» **REQUIREMENT**
Output, word for word, the lines of this listing that fall between the line with "C1: 220nF (GND, SIG7) -> 10nF (GND, SIG7)" and the line with "D2: schottky BAT54", counting both of those lines, and no others.

» **RECORDED DATA**
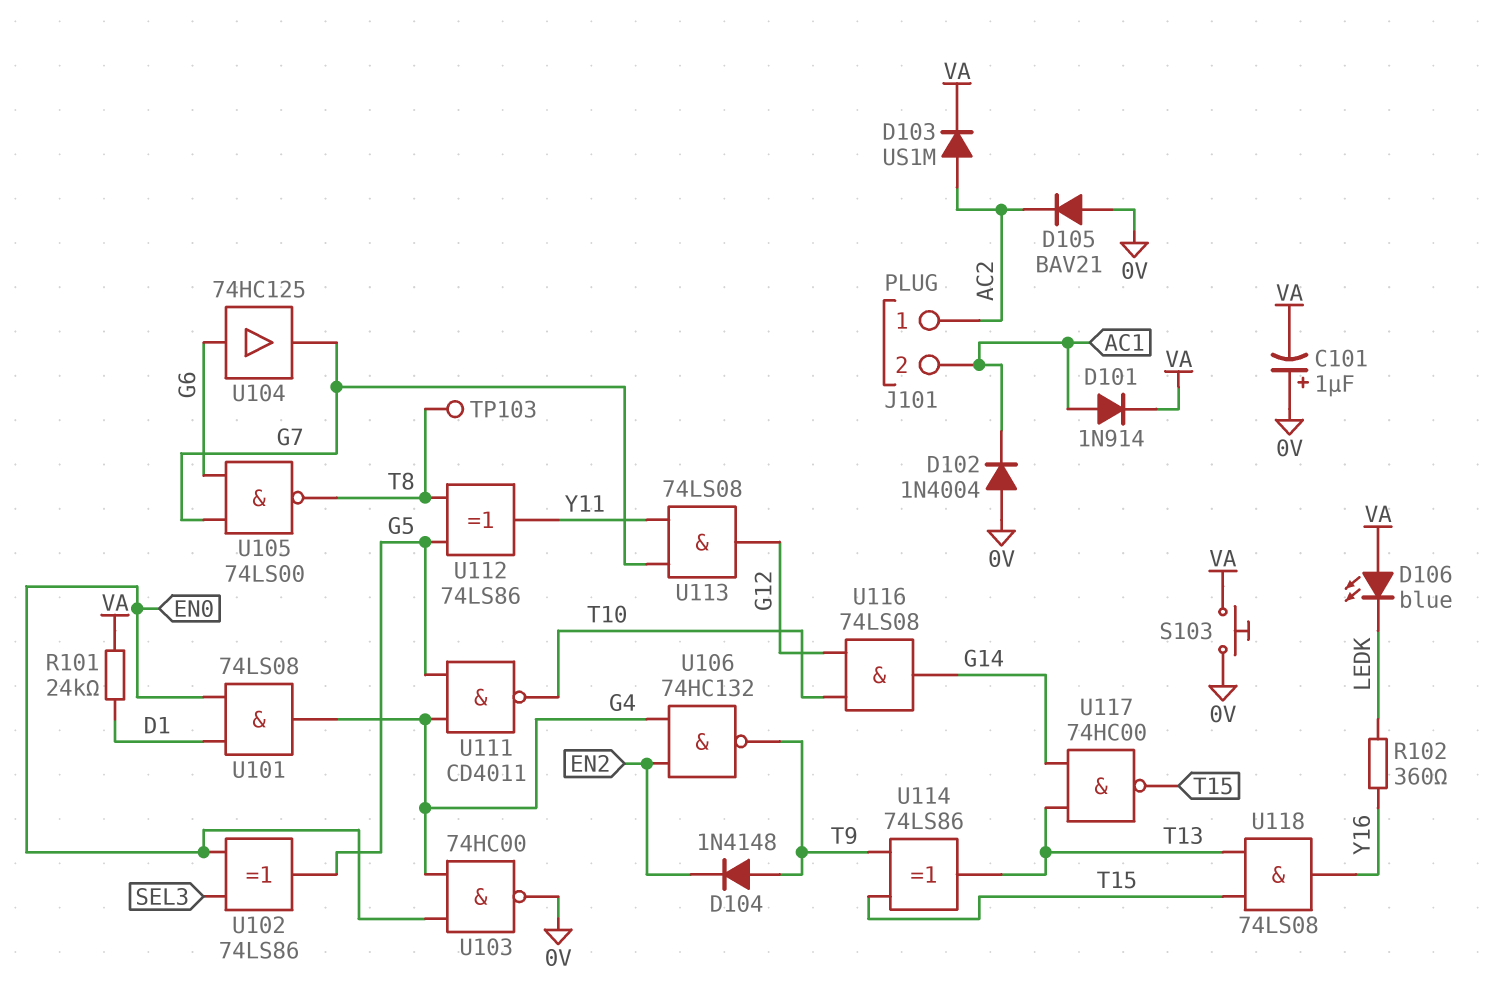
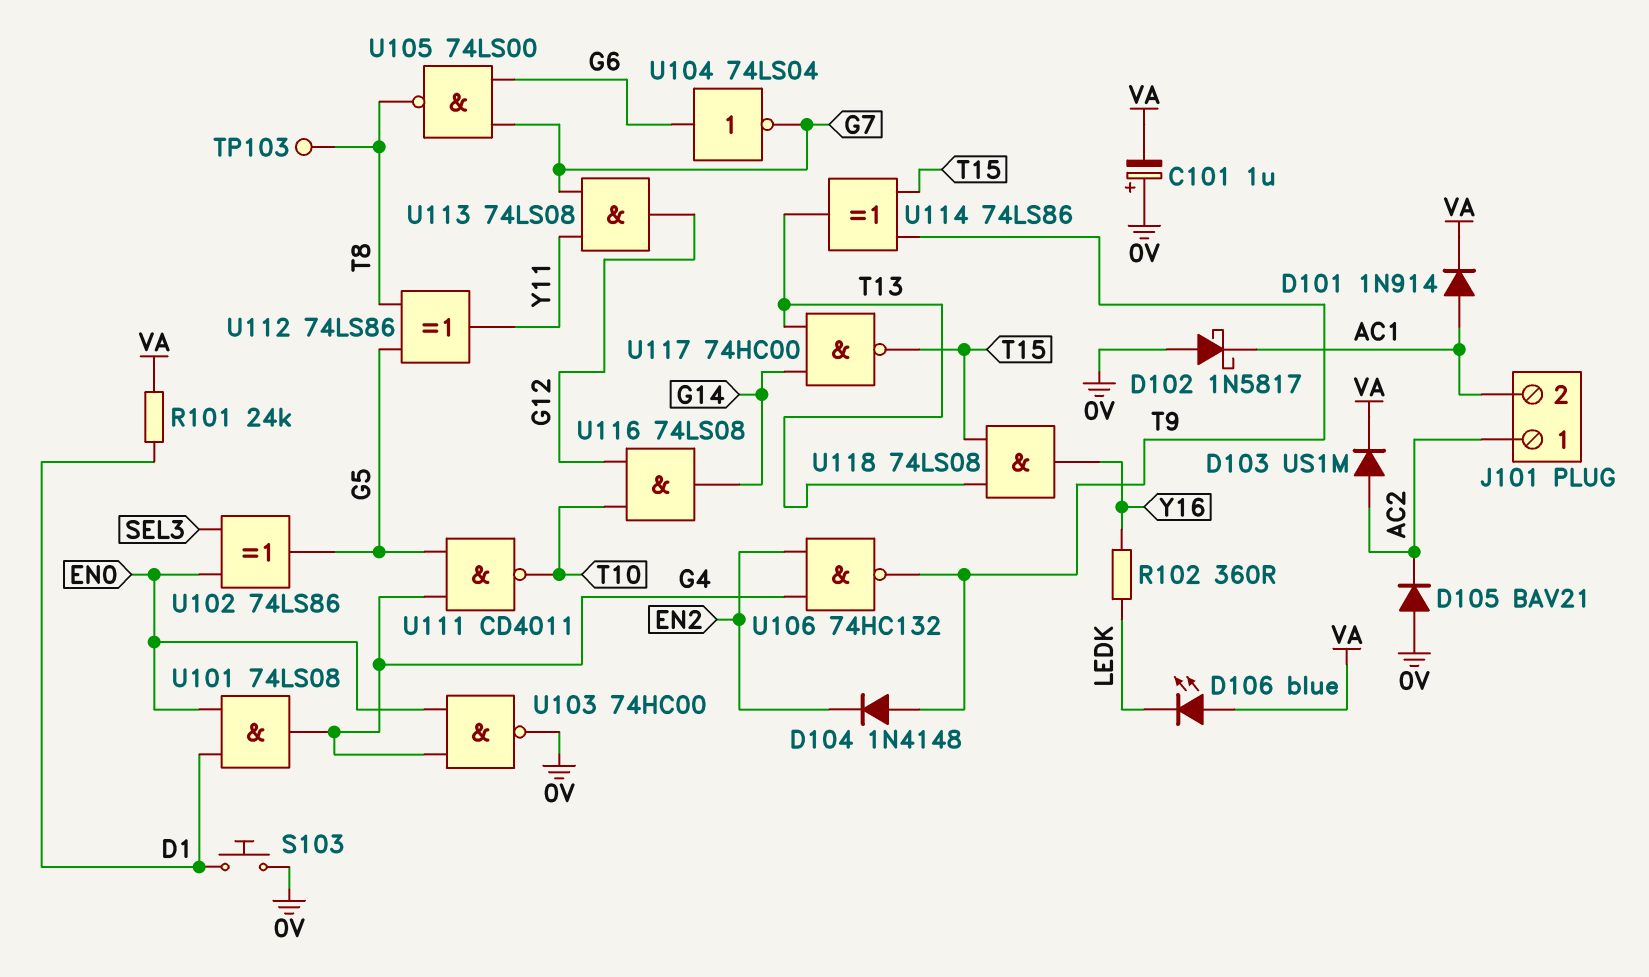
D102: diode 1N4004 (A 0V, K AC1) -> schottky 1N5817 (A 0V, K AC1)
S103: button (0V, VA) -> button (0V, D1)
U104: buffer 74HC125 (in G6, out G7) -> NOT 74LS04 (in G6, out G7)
==
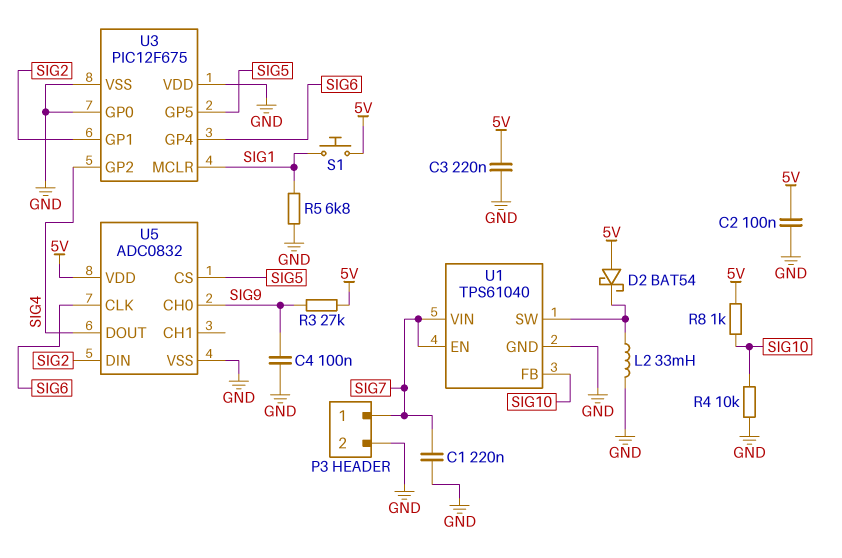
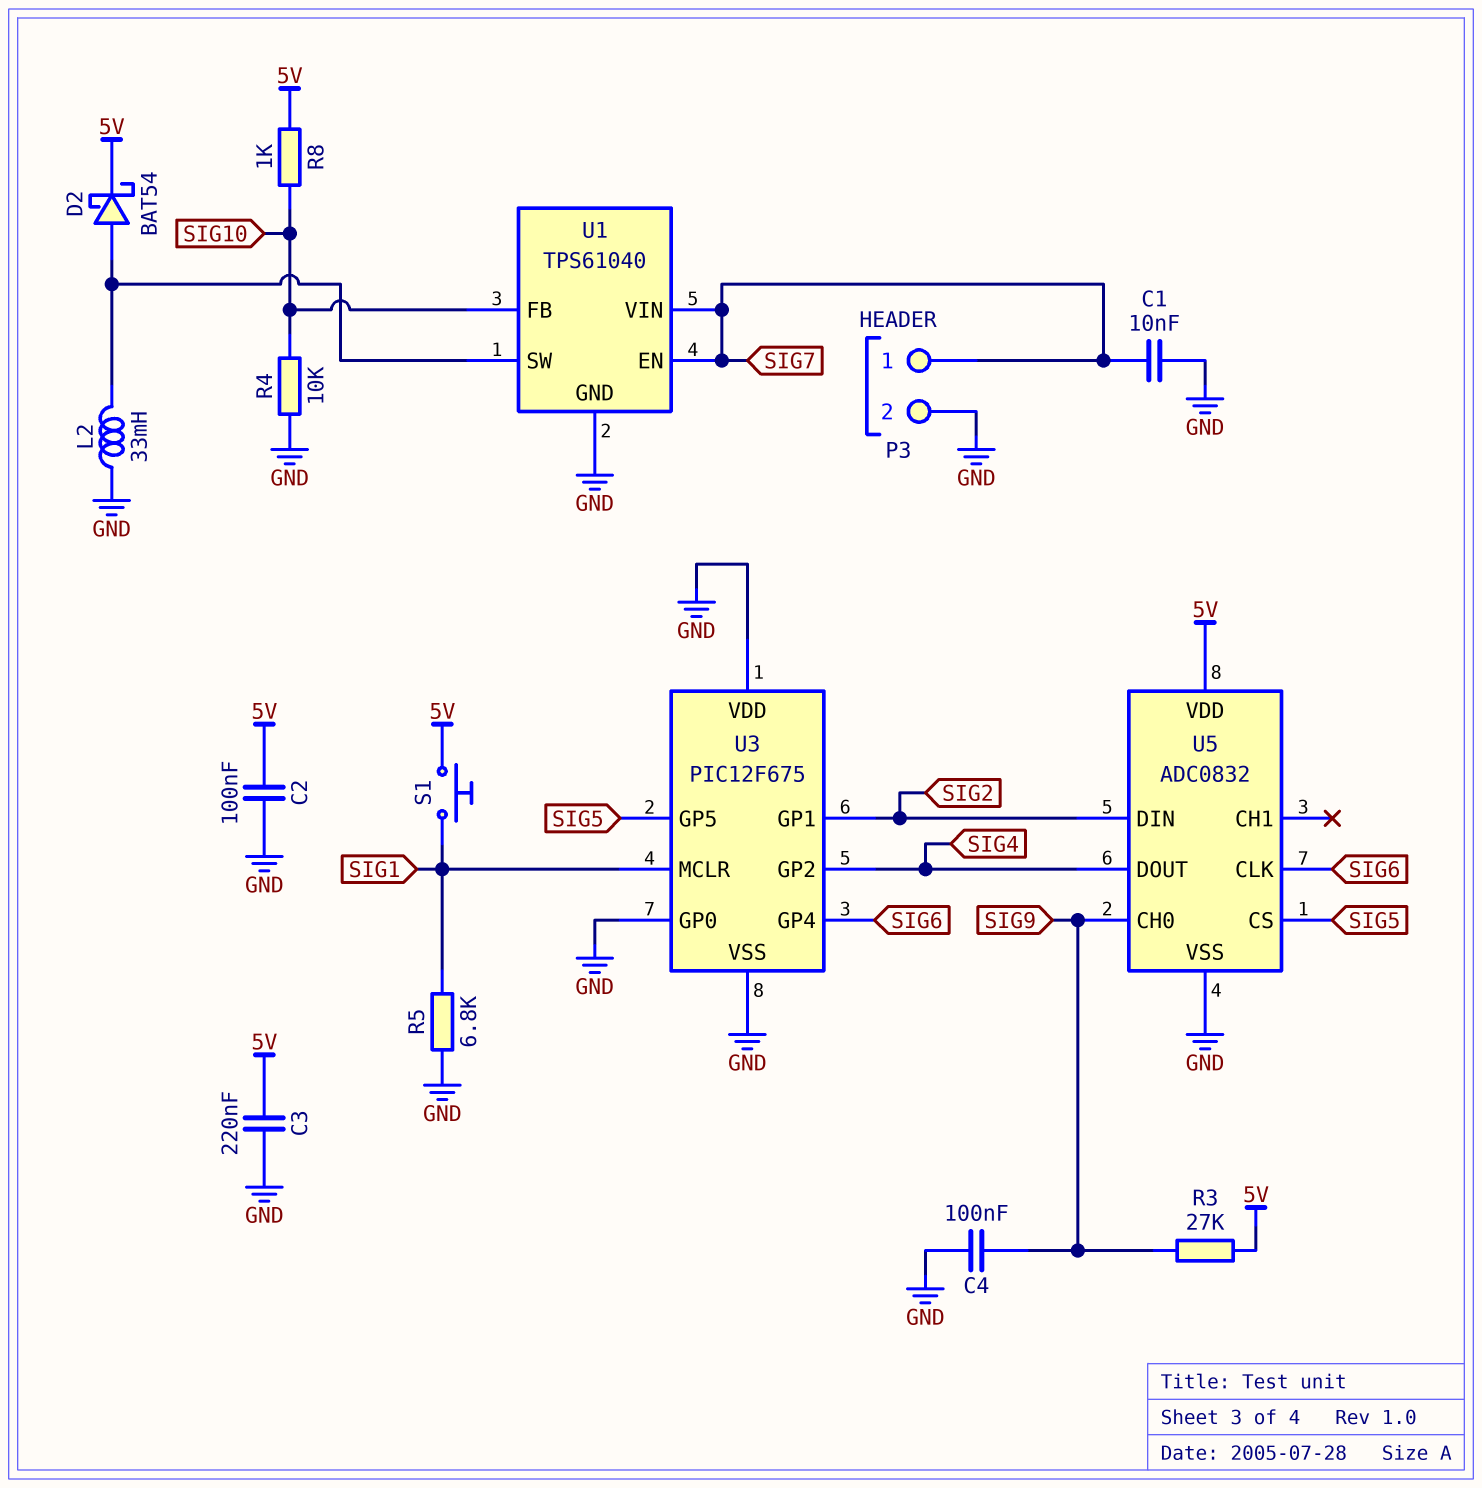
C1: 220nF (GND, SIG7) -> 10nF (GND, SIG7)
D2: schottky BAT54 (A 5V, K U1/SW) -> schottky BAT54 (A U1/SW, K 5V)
...
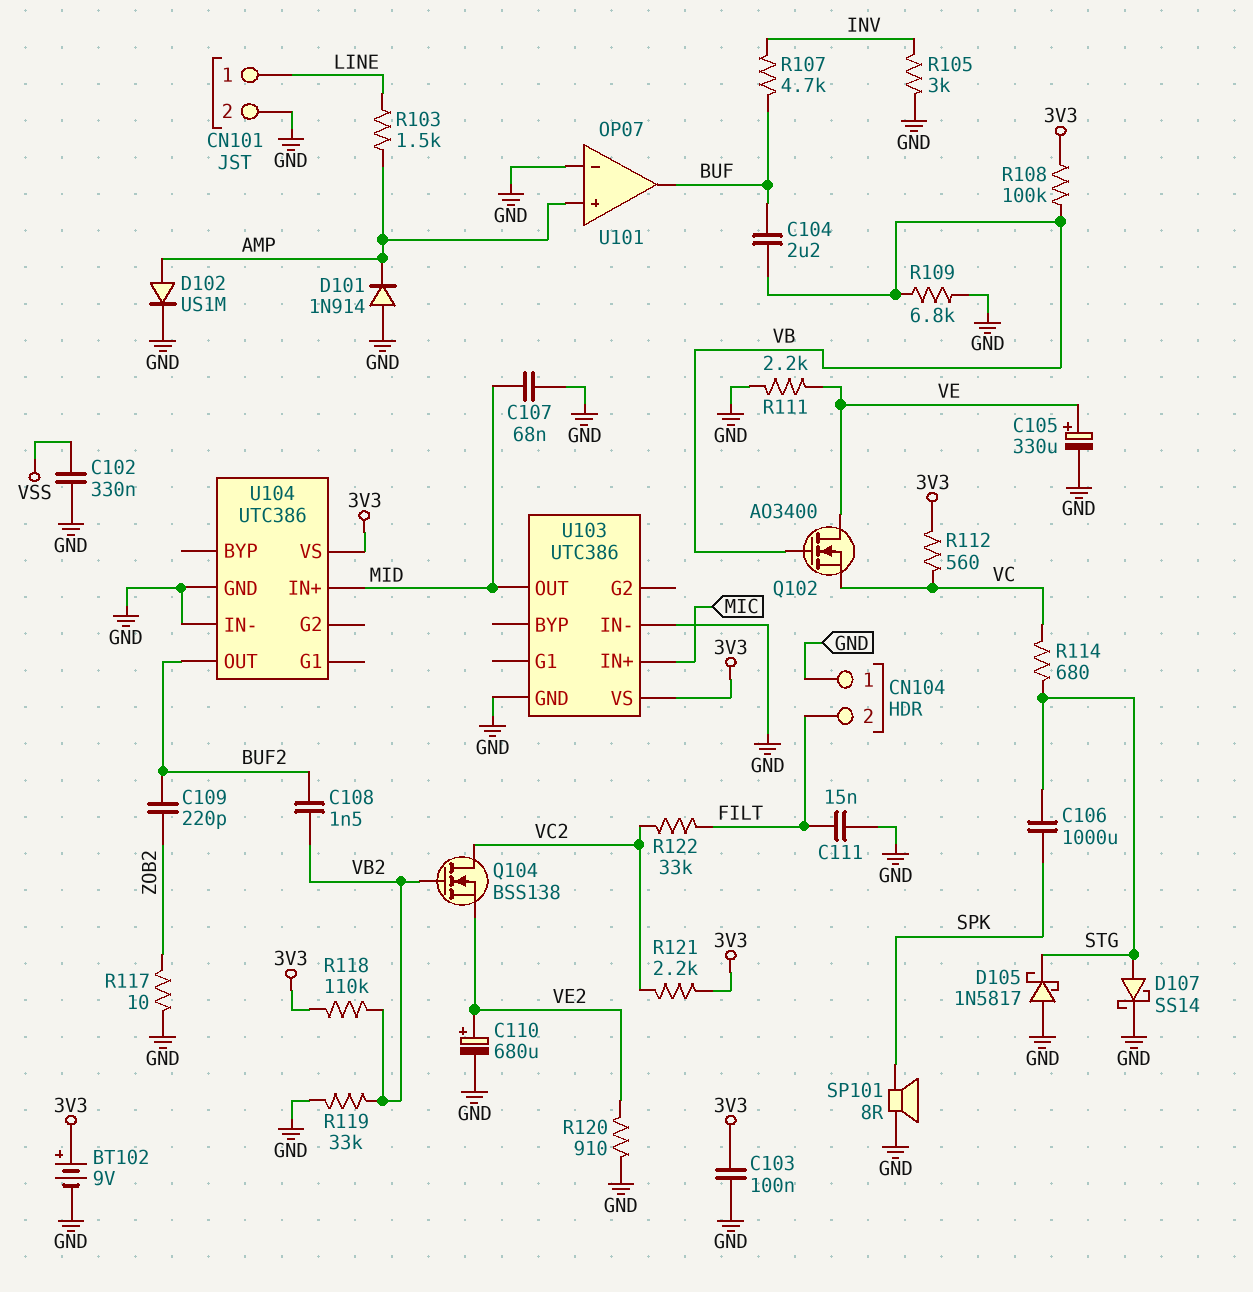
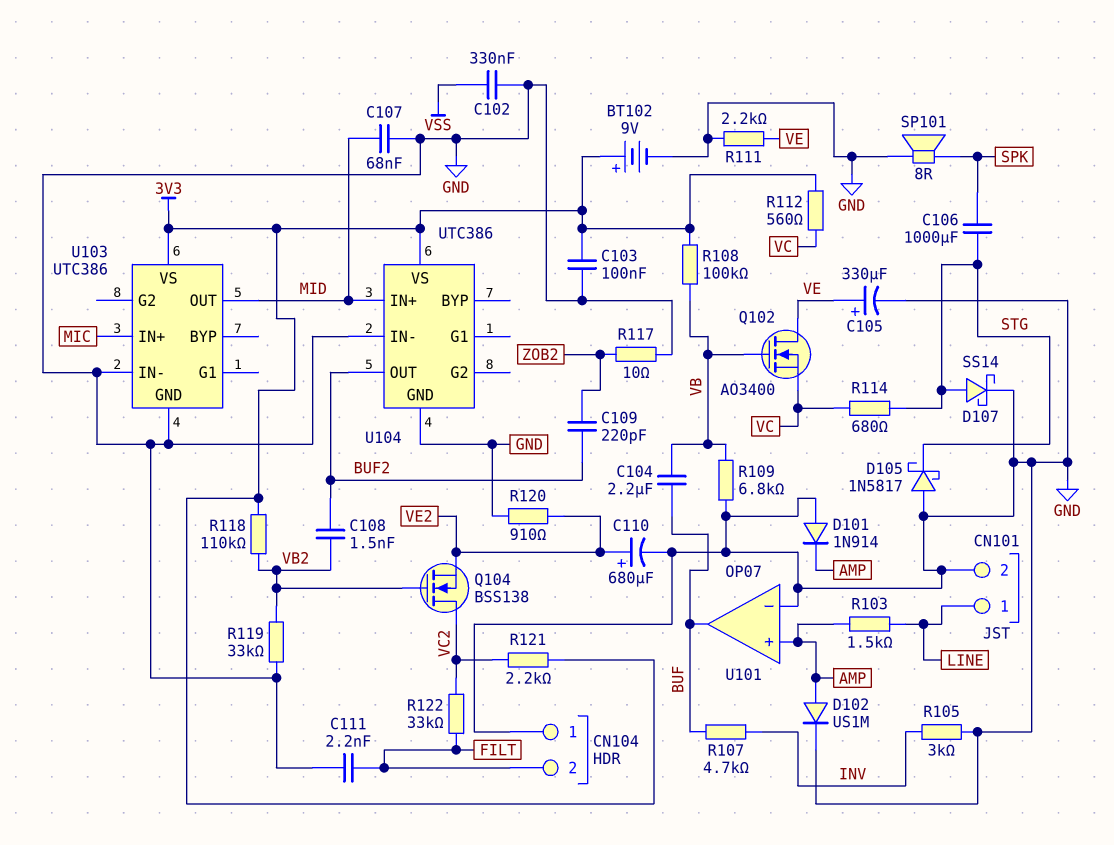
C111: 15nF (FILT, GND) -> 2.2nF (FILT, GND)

» **RESPONSE TO THIS TASK**
C1: 220nF (GND, SIG7) -> 10nF (GND, SIG7)
D2: schottky BAT54 (A 5V, K U1/SW) -> schottky BAT54 (A U1/SW, K 5V)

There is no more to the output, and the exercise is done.